◆ WORK INSTRUCTION: Each line of the listing must be set down exactly as it stands.

◆ RECORDED INFORMATION:
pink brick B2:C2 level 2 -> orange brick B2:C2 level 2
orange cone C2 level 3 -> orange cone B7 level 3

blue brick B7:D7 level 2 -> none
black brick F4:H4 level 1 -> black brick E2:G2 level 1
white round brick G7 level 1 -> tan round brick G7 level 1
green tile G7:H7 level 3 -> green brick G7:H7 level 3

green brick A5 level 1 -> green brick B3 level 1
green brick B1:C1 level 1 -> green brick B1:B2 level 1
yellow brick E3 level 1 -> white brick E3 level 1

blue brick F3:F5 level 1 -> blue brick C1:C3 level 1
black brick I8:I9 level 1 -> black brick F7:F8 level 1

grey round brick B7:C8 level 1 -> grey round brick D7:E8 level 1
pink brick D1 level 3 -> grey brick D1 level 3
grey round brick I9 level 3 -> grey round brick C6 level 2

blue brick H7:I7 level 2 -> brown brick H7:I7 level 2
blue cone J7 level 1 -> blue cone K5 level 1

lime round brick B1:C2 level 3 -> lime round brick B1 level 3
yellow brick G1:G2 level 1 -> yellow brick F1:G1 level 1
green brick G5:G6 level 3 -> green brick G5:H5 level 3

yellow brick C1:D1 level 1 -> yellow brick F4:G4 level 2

◆ EXPECTED ANSWER:
pink brick B2:C2 level 2 -> orange brick B2:C2 level 2
orange cone C2 level 3 -> orange cone B7 level 3

blue brick B7:D7 level 2 -> none
black brick F4:H4 level 1 -> black brick E2:G2 level 1
white round brick G7 level 1 -> tan round brick G7 level 1
green tile G7:H7 level 3 -> green brick G7:H7 level 3

green brick A5 level 1 -> green brick B3 level 1
green brick B1:C1 level 1 -> green brick B1:B2 level 1
yellow brick E3 level 1 -> white brick E3 level 1

blue brick F3:F5 level 1 -> blue brick C1:C3 level 1
black brick I8:I9 level 1 -> black brick F7:F8 level 1

grey round brick B7:C8 level 1 -> grey round brick D7:E8 level 1
pink brick D1 level 3 -> grey brick D1 level 3
grey round brick I9 level 3 -> grey round brick C6 level 2

blue brick H7:I7 level 2 -> brown brick H7:I7 level 2
blue cone J7 level 1 -> blue cone K5 level 1

lime round brick B1:C2 level 3 -> lime round brick B1 level 3
yellow brick G1:G2 level 1 -> yellow brick F1:G1 level 1
green brick G5:G6 level 3 -> green brick G5:H5 level 3

yellow brick C1:D1 level 1 -> yellow brick F4:G4 level 2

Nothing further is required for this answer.